**DIRECTIVE**
Edit the listing below by replacing each "counterclockwise" with "CCW" and keeping every other line unchanged. Omit the pictures from your answer.

──────────

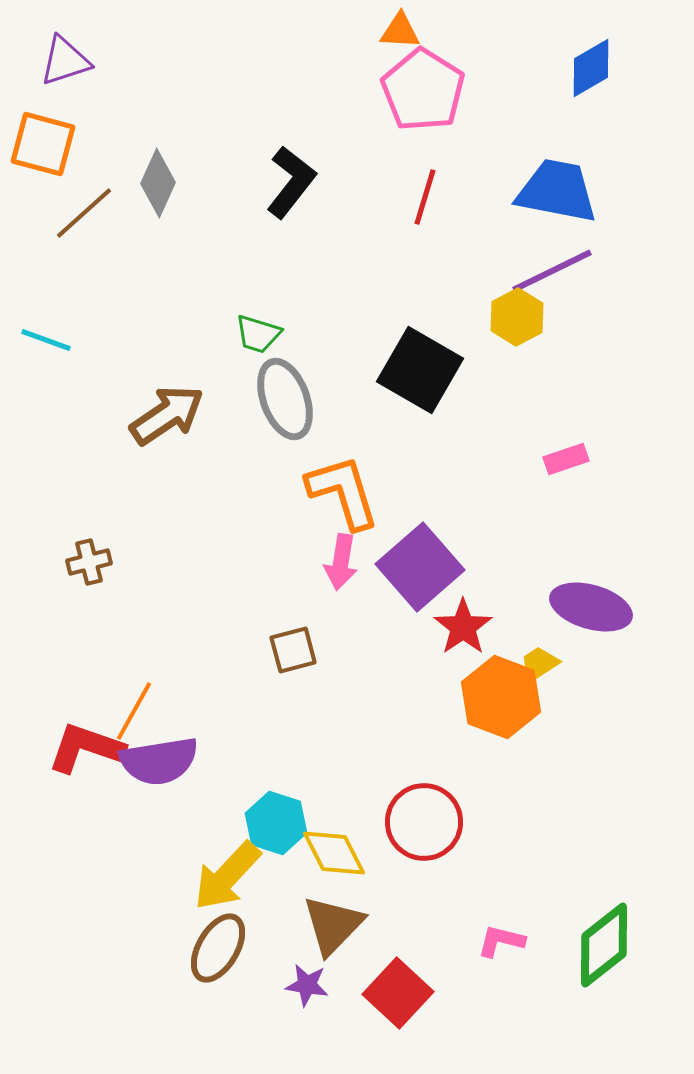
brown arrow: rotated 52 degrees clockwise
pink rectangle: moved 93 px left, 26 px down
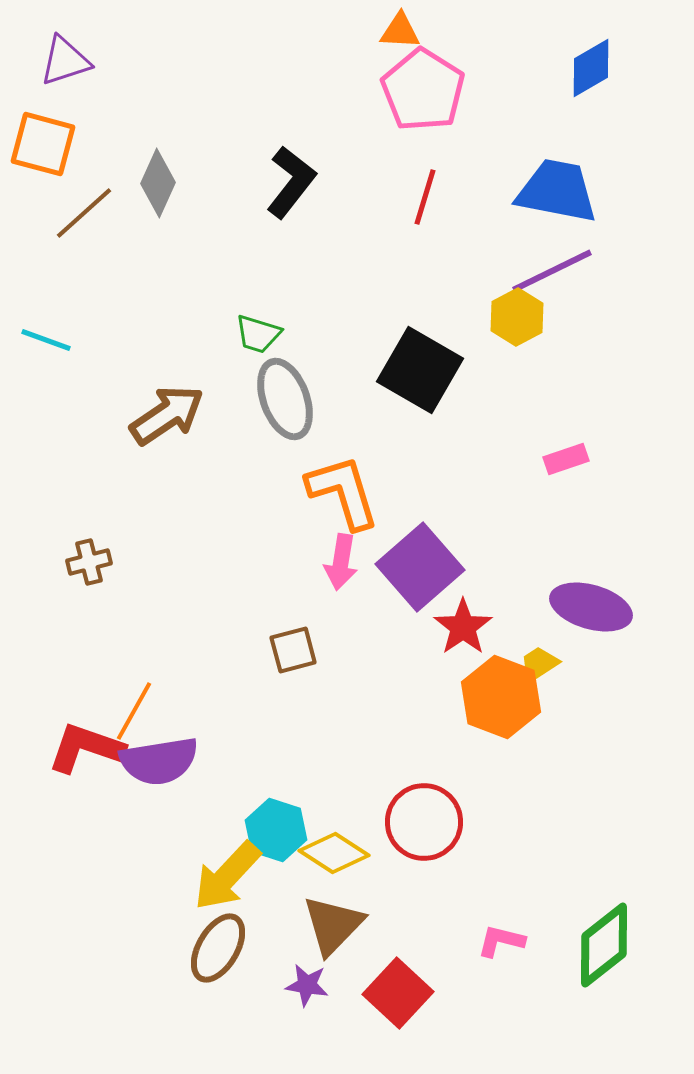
cyan hexagon: moved 7 px down
yellow diamond: rotated 30 degrees counterclockwise
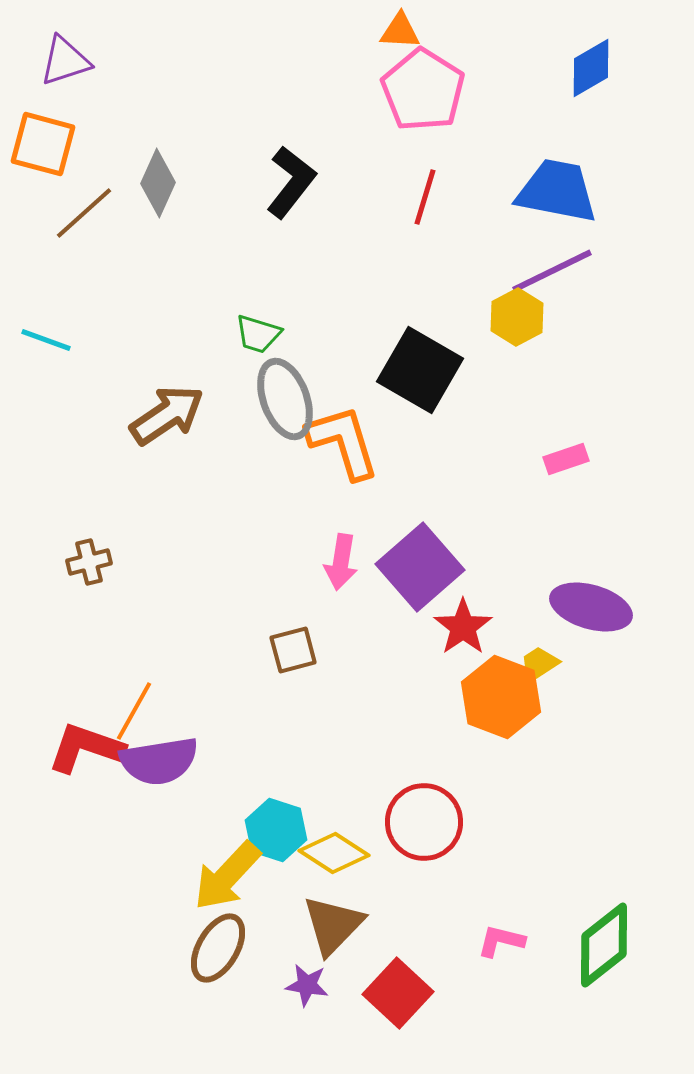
orange L-shape: moved 50 px up
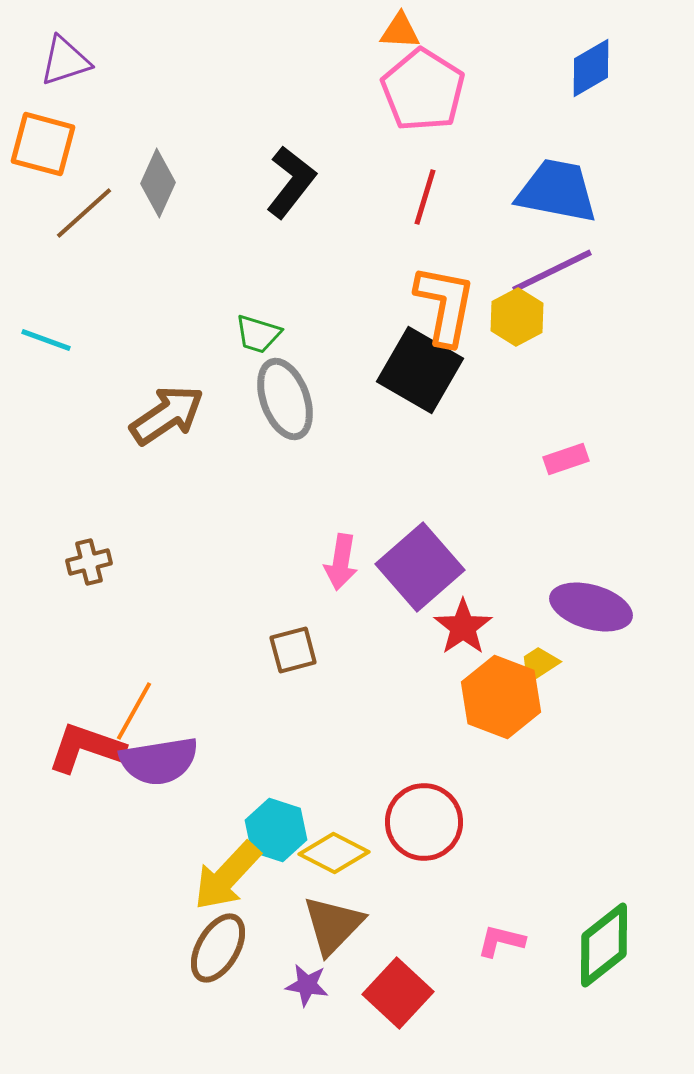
orange L-shape: moved 102 px right, 137 px up; rotated 28 degrees clockwise
yellow diamond: rotated 6 degrees counterclockwise
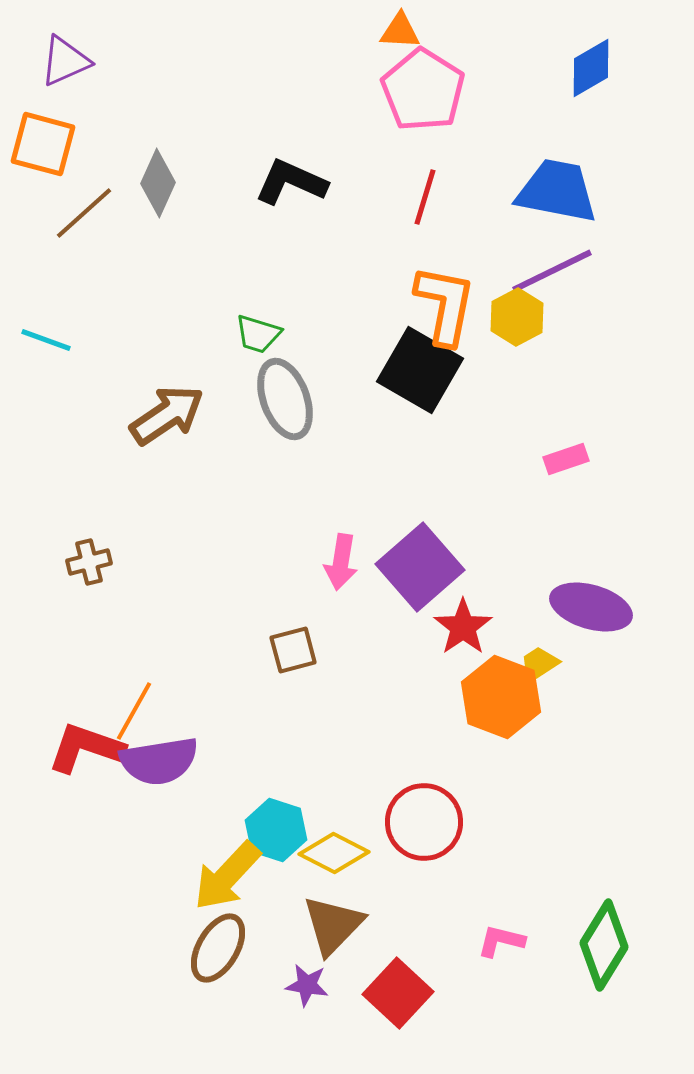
purple triangle: rotated 6 degrees counterclockwise
black L-shape: rotated 104 degrees counterclockwise
green diamond: rotated 20 degrees counterclockwise
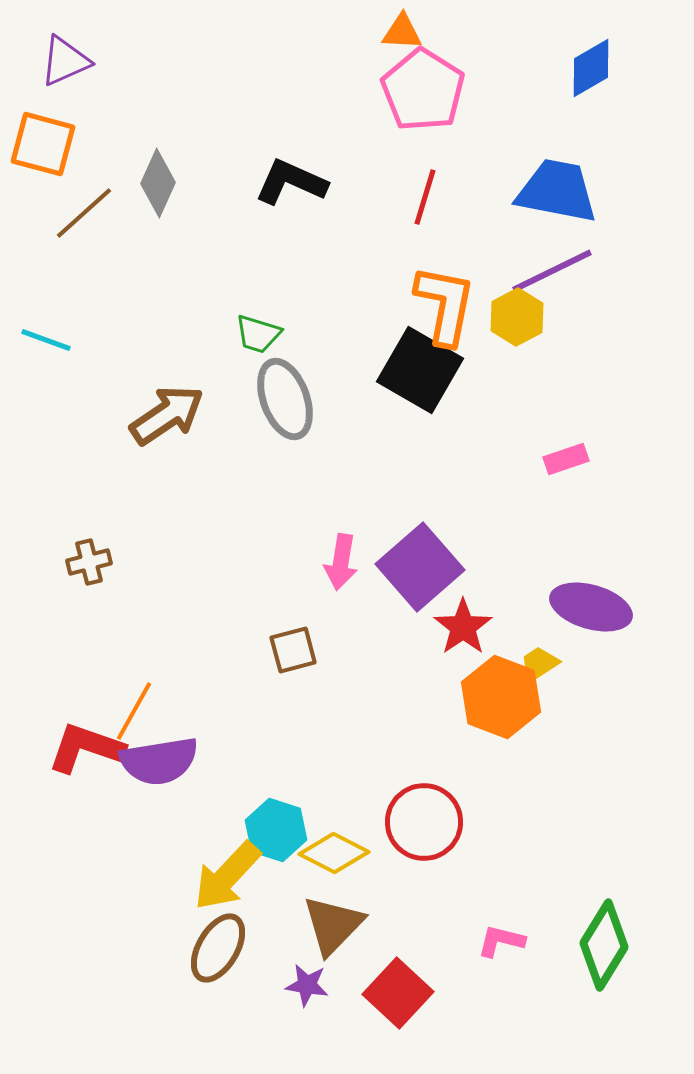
orange triangle: moved 2 px right, 1 px down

──────────

**THE RESPONSE**
brown arrow: rotated 52 degrees clockwise
pink rectangle: moved 93 px left, 26 px down
cyan hexagon: moved 7 px down
yellow diamond: rotated 30 degrees CCW
orange L-shape: moved 50 px up
orange L-shape: moved 102 px right, 137 px up; rotated 28 degrees clockwise
yellow diamond: rotated 6 degrees CCW
purple triangle: rotated 6 degrees CCW
black L-shape: rotated 104 degrees CCW
green diamond: rotated 20 degrees CCW
orange triangle: moved 2 px right, 1 px down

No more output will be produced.